Problem to solve:
Within this listing, how many lines carry the string "turquoise"? State the number only.

Data provided:
▬▬▬▬▬▬
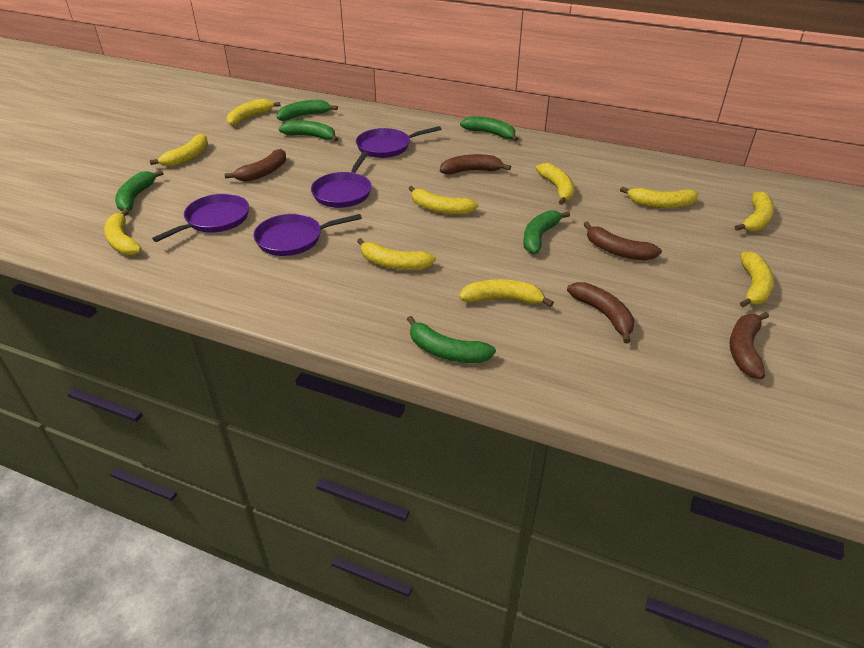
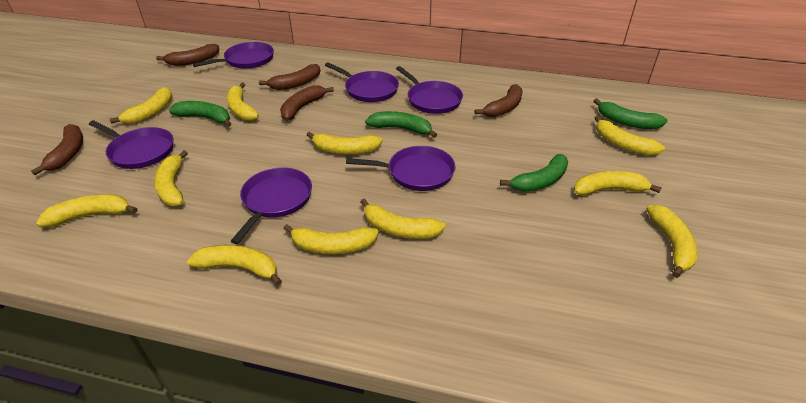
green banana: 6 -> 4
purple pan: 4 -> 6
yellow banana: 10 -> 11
▬▬▬▬▬▬
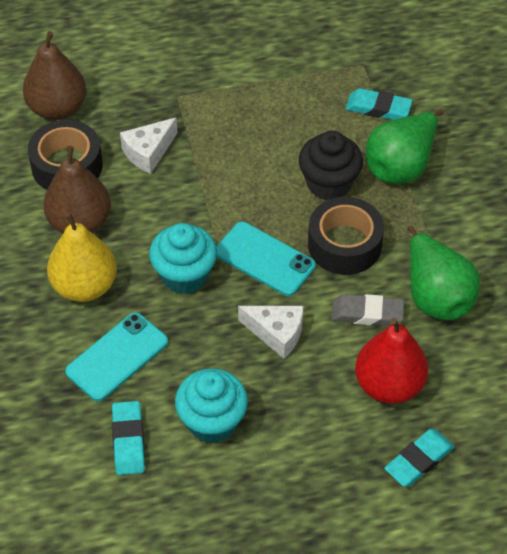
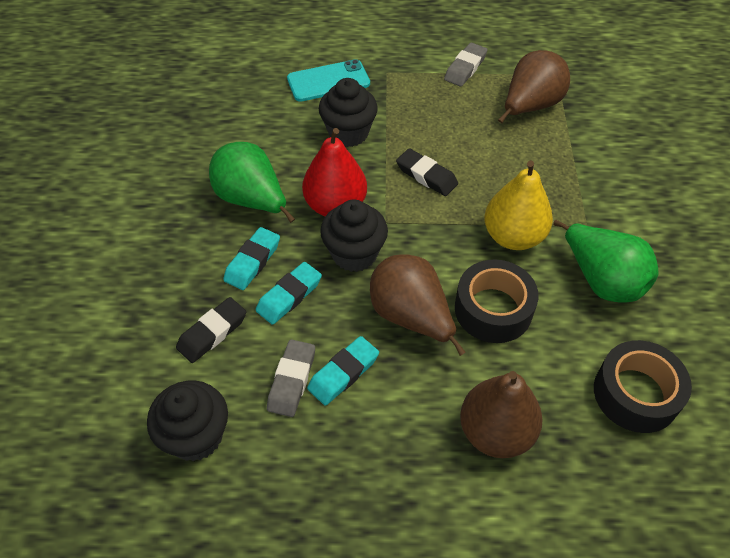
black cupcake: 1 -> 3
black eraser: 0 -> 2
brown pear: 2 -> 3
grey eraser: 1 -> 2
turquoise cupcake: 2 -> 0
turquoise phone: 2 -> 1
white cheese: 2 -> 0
▬▬▬▬▬▬
Worked solution:
2